#### Exercise requirements:
When you reach the line containing "- domino tile (rose-pink)" in the entries below, begin reproducing lines exactly, and stop once the line containing "stacker (pure white) (3rd from left)" is done.

#### Data records:
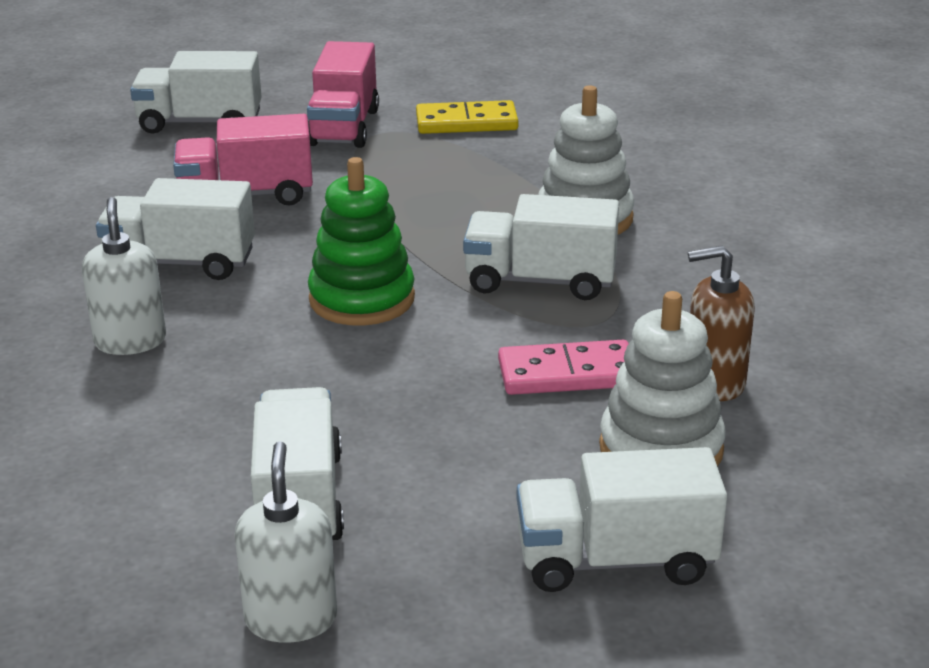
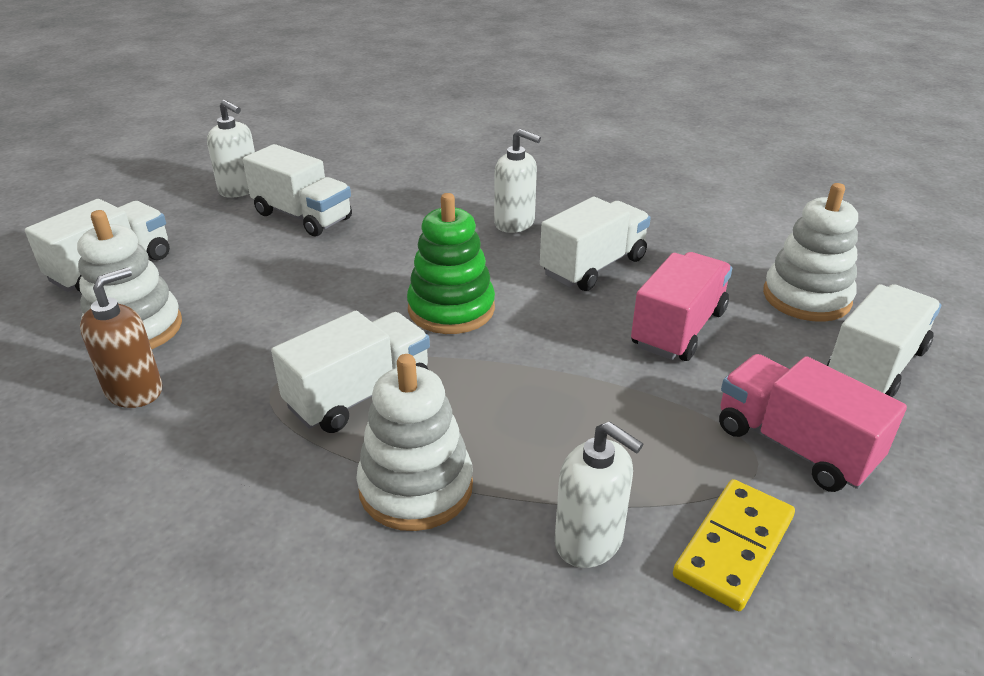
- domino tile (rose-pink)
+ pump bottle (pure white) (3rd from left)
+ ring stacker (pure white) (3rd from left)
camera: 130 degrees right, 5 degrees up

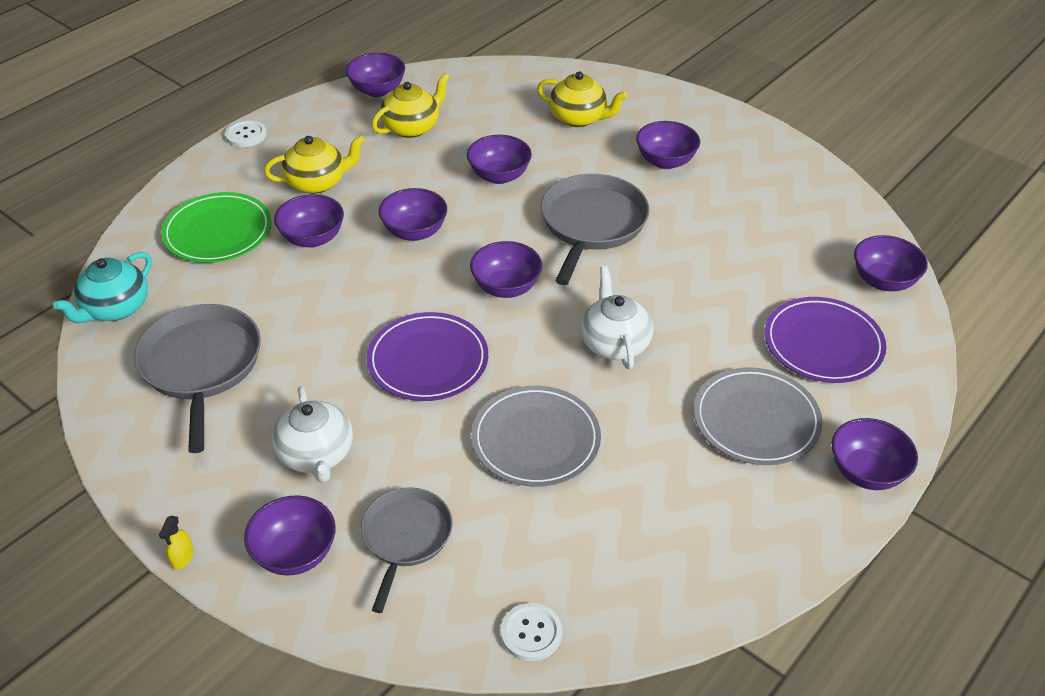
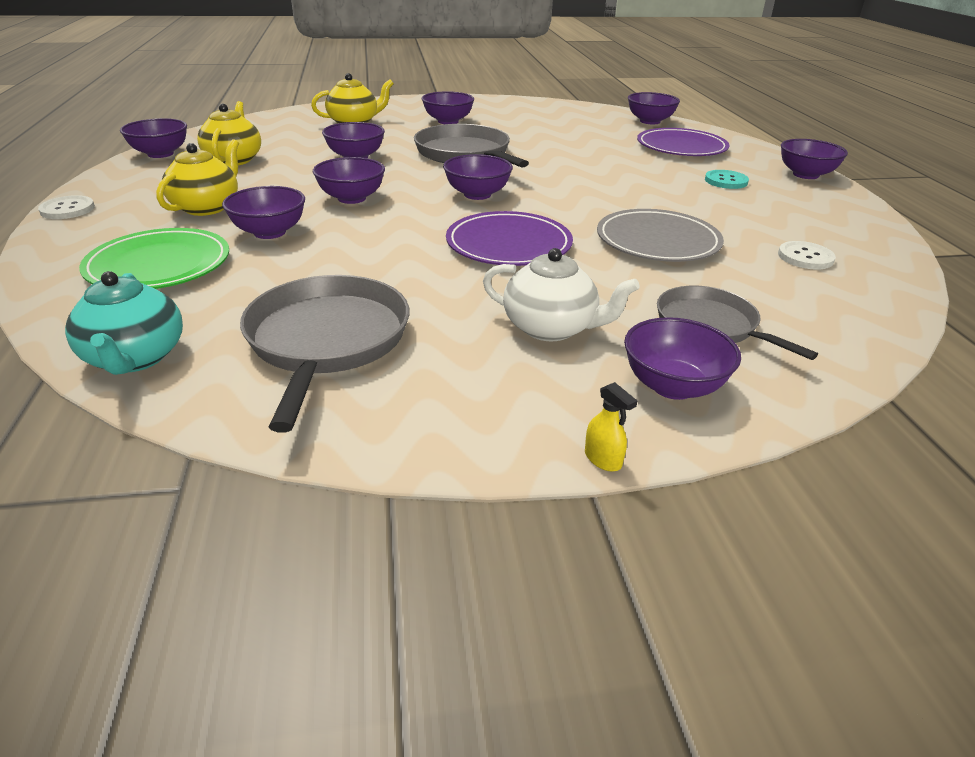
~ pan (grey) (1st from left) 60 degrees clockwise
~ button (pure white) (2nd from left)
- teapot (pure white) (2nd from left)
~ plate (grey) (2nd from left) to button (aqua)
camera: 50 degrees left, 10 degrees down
==
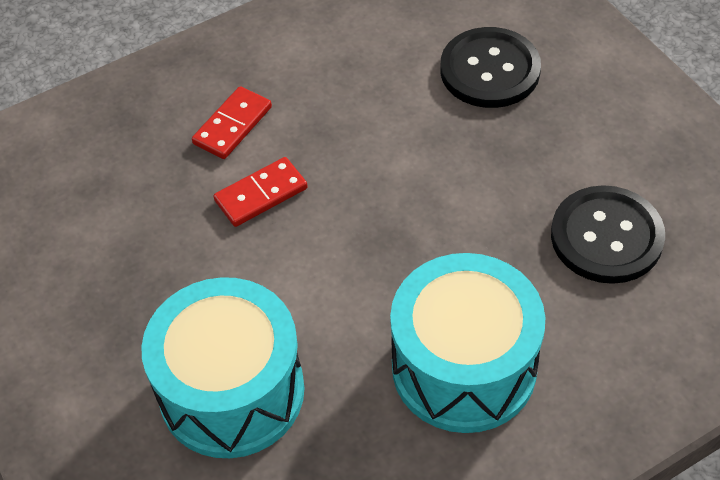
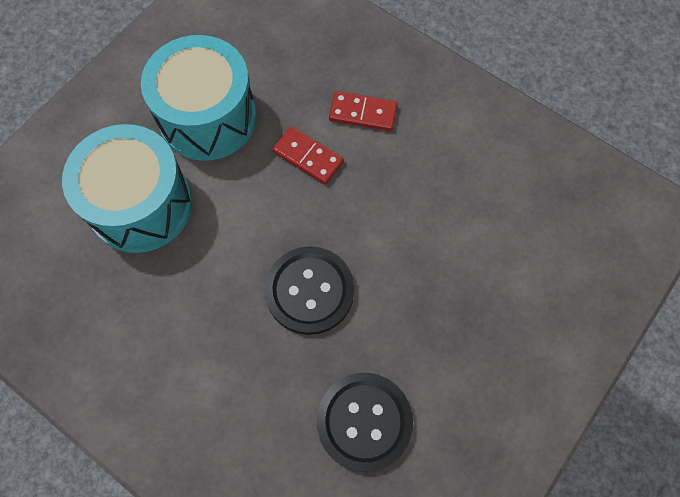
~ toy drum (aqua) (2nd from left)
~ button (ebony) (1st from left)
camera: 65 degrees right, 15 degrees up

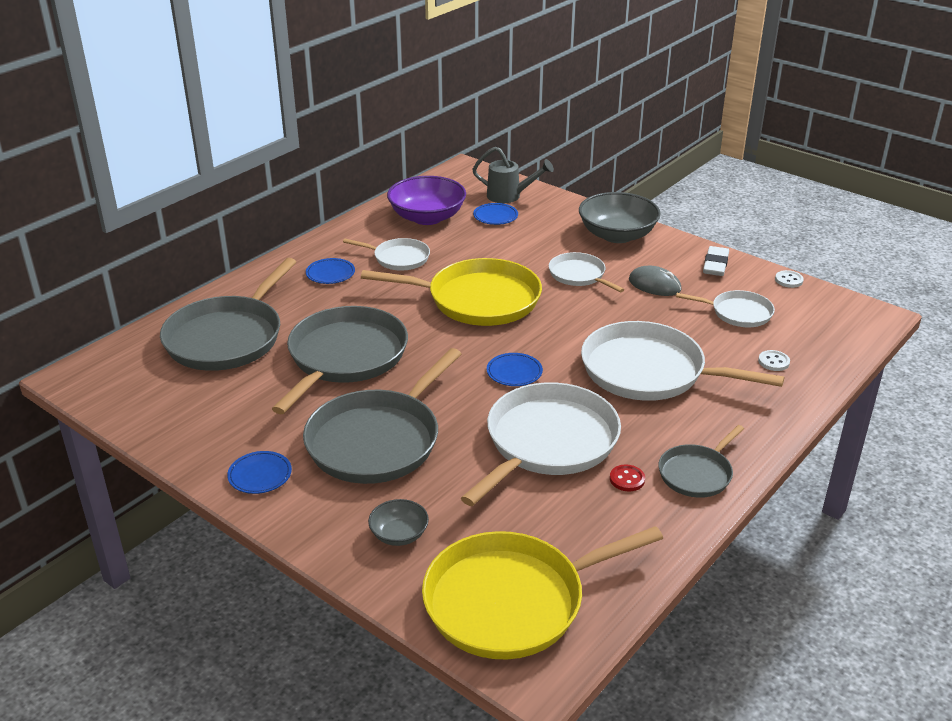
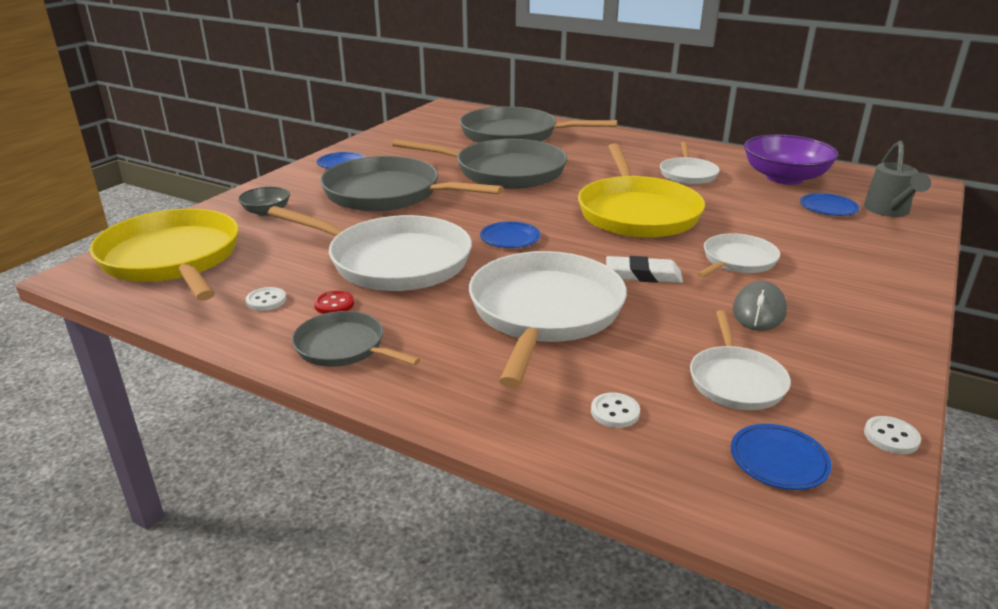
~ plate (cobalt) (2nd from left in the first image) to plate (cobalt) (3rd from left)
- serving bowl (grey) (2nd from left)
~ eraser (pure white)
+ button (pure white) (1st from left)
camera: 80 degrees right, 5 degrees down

#### Written response:
- domino tile (rose-pink)
+ pump bottle (pure white) (3rd from left)
+ ring stacker (pure white) (3rd from left)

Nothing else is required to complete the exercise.